**Problem to solve**
Practice item. Set the material below down again exactly, with no pictures.

**Entries shown**
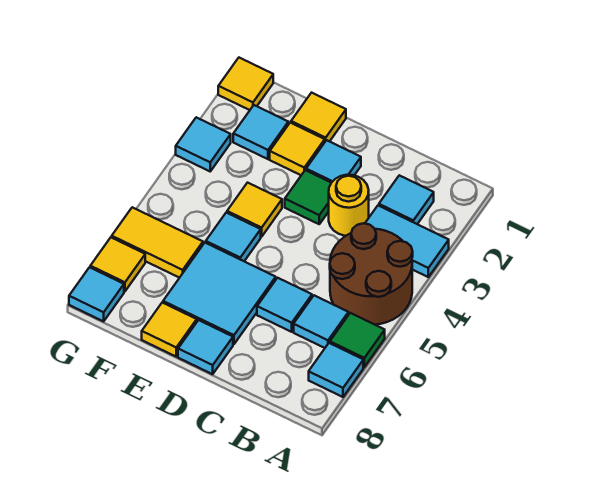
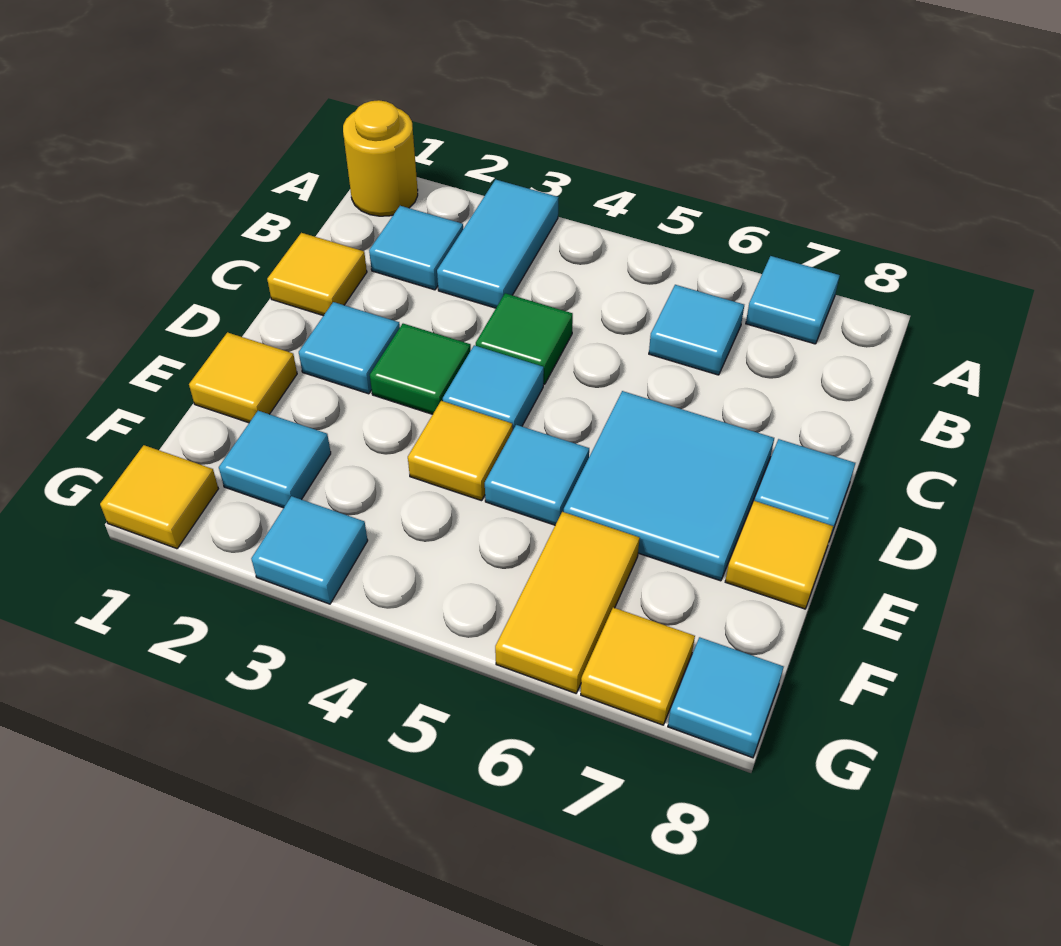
brown 2x2 round brick [330,223,413,325] -> none
green 1x1 tile [330,313,385,367] -> green 1x1 tile moved to [476,293,573,384]
yellow 1x1 round brick [329,175,369,236] -> yellow 1x1 round brick moved to [343,100,418,216]
cyan 1x1 tile [257,278,312,332] -> cyan 1x1 tile moved to [443,345,544,429]
yellow 1x1 tile [270,123,325,175] -> yellow 1x1 tile moved to [267,233,367,316]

**Exercise solution**
brown 2x2 round brick [330,223,413,325] -> none
green 1x1 tile [330,313,385,367] -> green 1x1 tile moved to [476,293,573,384]
yellow 1x1 round brick [329,175,369,236] -> yellow 1x1 round brick moved to [343,100,418,216]
cyan 1x1 tile [257,278,312,332] -> cyan 1x1 tile moved to [443,345,544,429]
yellow 1x1 tile [270,123,325,175] -> yellow 1x1 tile moved to [267,233,367,316]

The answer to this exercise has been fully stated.